GIVEN RECORDS:
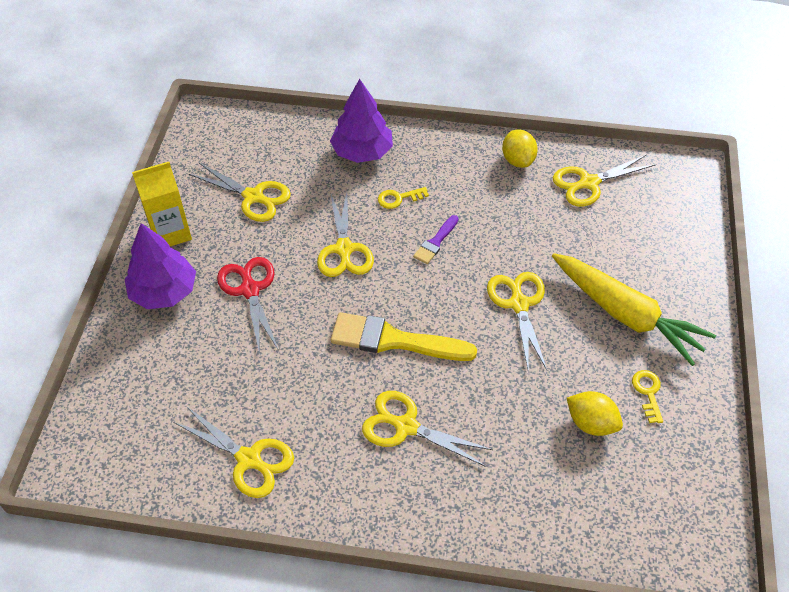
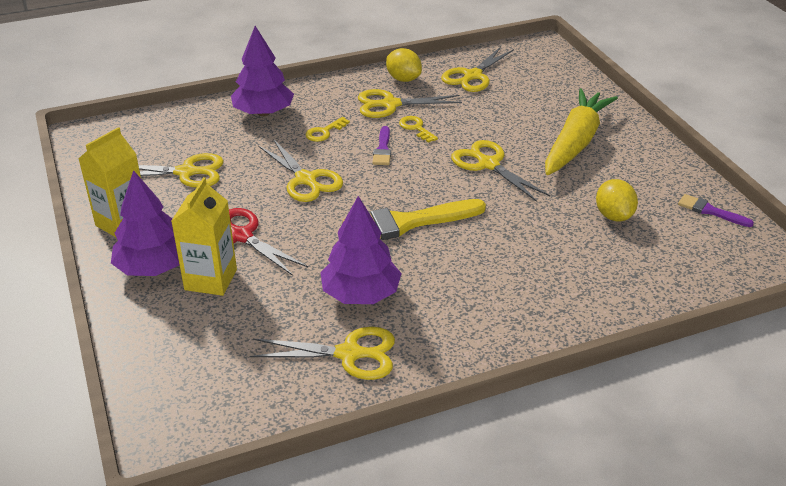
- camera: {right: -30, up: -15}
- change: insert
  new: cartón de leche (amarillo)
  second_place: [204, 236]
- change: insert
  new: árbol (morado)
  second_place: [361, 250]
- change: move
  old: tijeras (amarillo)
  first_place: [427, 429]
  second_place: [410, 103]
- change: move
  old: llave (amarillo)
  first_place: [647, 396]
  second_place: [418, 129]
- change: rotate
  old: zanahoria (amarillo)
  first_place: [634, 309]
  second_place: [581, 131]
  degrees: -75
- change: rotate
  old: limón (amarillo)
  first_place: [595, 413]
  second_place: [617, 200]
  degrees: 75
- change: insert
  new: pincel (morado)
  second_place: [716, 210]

EXERCISE OBJECTIVE: Leaving the images out, return every record exactly.

WORKED SOLUTION:
- camera: {right: -30, up: -15}
- change: insert
  new: cartón de leche (amarillo)
  second_place: [204, 236]
- change: insert
  new: árbol (morado)
  second_place: [361, 250]
- change: move
  old: tijeras (amarillo)
  first_place: [427, 429]
  second_place: [410, 103]
- change: move
  old: llave (amarillo)
  first_place: [647, 396]
  second_place: [418, 129]
- change: rotate
  old: zanahoria (amarillo)
  first_place: [634, 309]
  second_place: [581, 131]
  degrees: -75
- change: rotate
  old: limón (amarillo)
  first_place: [595, 413]
  second_place: [617, 200]
  degrees: 75
- change: insert
  new: pincel (morado)
  second_place: [716, 210]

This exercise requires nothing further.